**What is required:**
Restate the entries below exactly. Images are not part of the copy.
*-*-*
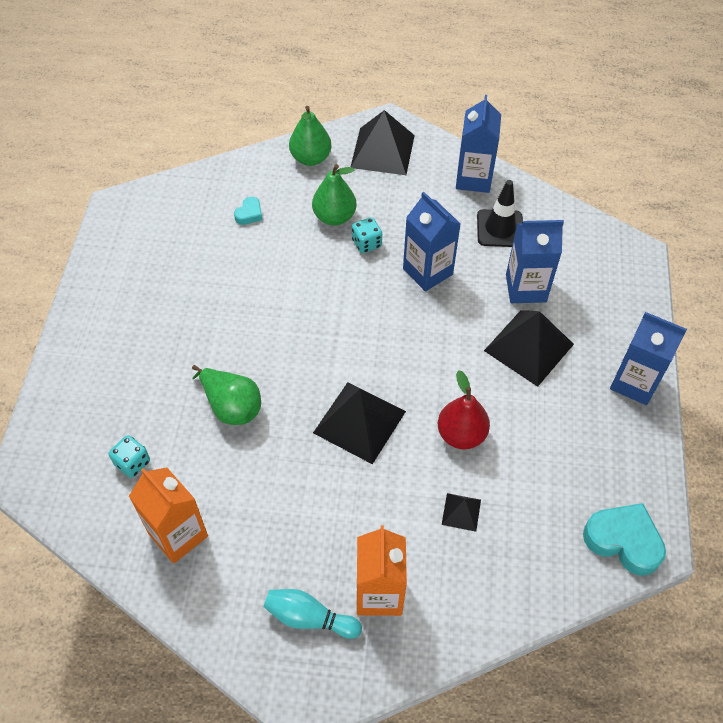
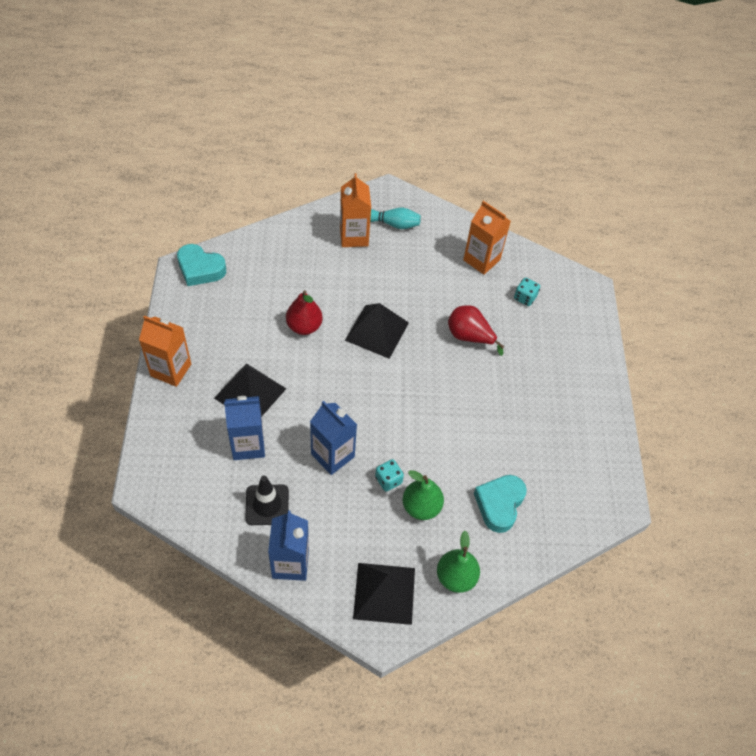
camera: 170 degrees right, 0 degrees up
(231, 406) = (469, 337): green pear -> red pear
(249, 214) = (499, 504): turquoise heart -> turquoise heart, size x1.98
(461, 512) = (304, 280): black pyramid -> none
(634, 382) = (171, 370): blue carton -> orange carton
*-*-*
**Finished exercise:**
camera: 170 degrees right, 0 degrees up
(231, 406) = (469, 337): green pear -> red pear
(249, 214) = (499, 504): turquoise heart -> turquoise heart, size x1.98
(461, 512) = (304, 280): black pyramid -> none
(634, 382) = (171, 370): blue carton -> orange carton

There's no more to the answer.